◆ **DATASET ENTRIES**:
-- -- --
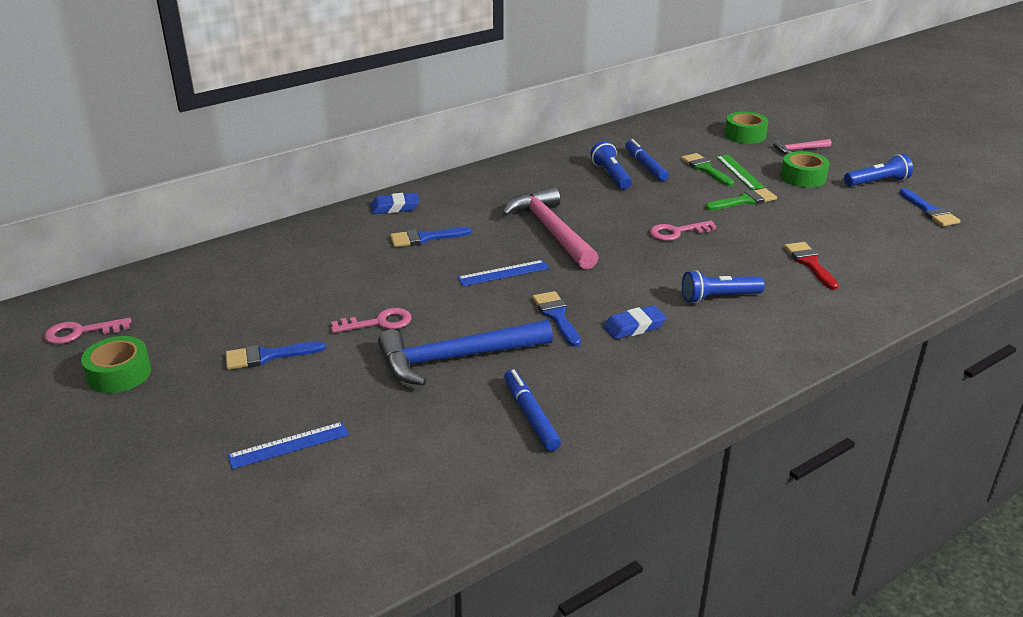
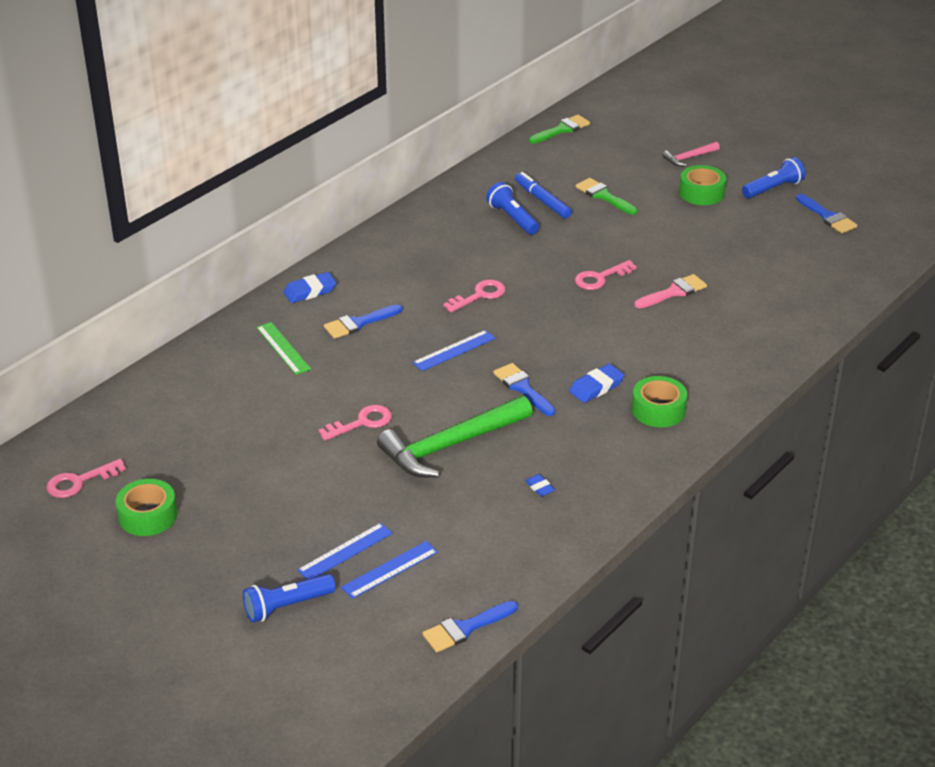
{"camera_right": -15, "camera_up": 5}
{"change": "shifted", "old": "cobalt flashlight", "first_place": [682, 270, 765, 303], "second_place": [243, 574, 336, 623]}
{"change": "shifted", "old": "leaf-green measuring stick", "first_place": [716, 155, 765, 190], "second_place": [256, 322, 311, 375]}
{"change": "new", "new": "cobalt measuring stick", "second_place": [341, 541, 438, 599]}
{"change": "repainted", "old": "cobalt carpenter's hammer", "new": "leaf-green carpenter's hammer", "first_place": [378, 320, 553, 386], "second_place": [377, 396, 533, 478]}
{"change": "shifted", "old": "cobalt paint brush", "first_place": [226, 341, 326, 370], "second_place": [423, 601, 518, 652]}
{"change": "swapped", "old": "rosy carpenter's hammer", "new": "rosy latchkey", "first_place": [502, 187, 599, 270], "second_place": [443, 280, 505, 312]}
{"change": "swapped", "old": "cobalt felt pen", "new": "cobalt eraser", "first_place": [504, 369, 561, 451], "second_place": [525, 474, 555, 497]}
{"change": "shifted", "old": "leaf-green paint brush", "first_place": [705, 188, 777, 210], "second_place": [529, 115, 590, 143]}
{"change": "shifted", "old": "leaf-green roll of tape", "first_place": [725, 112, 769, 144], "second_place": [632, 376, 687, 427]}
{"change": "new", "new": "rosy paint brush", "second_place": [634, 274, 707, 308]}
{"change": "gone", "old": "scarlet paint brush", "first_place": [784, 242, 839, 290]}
-- -- --
◆ **REQUIRED WORK**: Copy out each line of the entries where the word "green" is found.

◆ **THE COMPLETED TASK**:
{"change": "shifted", "old": "leaf-green measuring stick", "first_place": [716, 155, 765, 190], "second_place": [256, 322, 311, 375]}
{"change": "repainted", "old": "cobalt carpenter's hammer", "new": "leaf-green carpenter's hammer", "first_place": [378, 320, 553, 386], "second_place": [377, 396, 533, 478]}
{"change": "shifted", "old": "leaf-green paint brush", "first_place": [705, 188, 777, 210], "second_place": [529, 115, 590, 143]}
{"change": "shifted", "old": "leaf-green roll of tape", "first_place": [725, 112, 769, 144], "second_place": [632, 376, 687, 427]}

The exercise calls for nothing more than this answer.